• Problem statement:
Your answer should consist of every line in the records that holds "none".

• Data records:

-.-.-

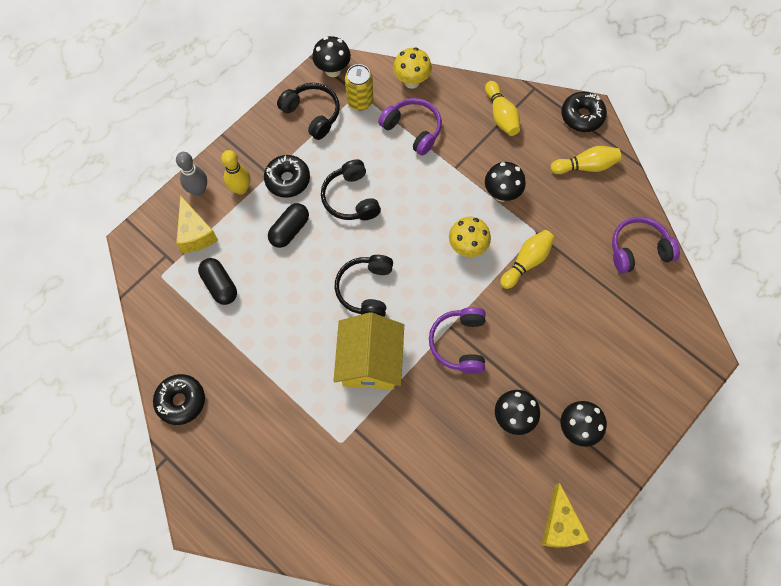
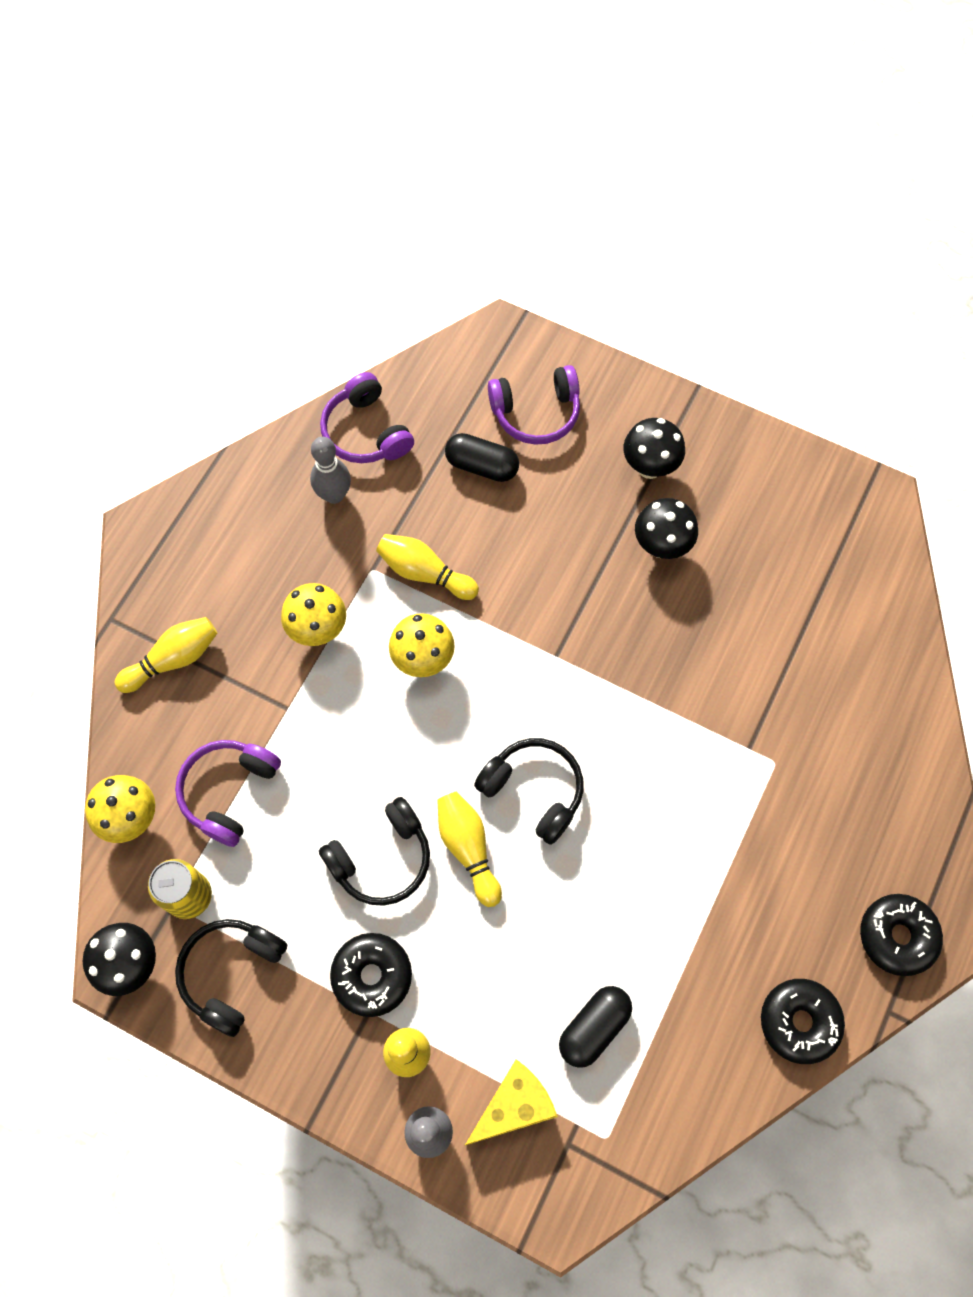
camera: 105 degrees left, 0 degrees up
(289, 230) = (464, 942): black capsule -> black capsule (482, 466)
(366, 289) = (534, 791): black headphones -> black headphones turned 135 degrees counterclockwise
(370, 361) = (644, 754): yellow house -> none
(459, 343) = (577, 637): purple headphones -> purple headphones (536, 413)
(501, 194) = (318, 630): black mushroom -> yellow mushroom
(560, 525) = (779, 466): yellow cheese -> none
(582, 116) = (152, 540): black donut -> black donut (897, 936)
(586, 166) = (242, 521): yellow bowling pin -> yellow bowling pin (468, 848)
(594, 221) = (334, 495): none -> grey bowling pin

-.-.-

• Reply to the task:
(370, 361) = (644, 754): yellow house -> none
(560, 525) = (779, 466): yellow cheese -> none
(594, 221) = (334, 495): none -> grey bowling pin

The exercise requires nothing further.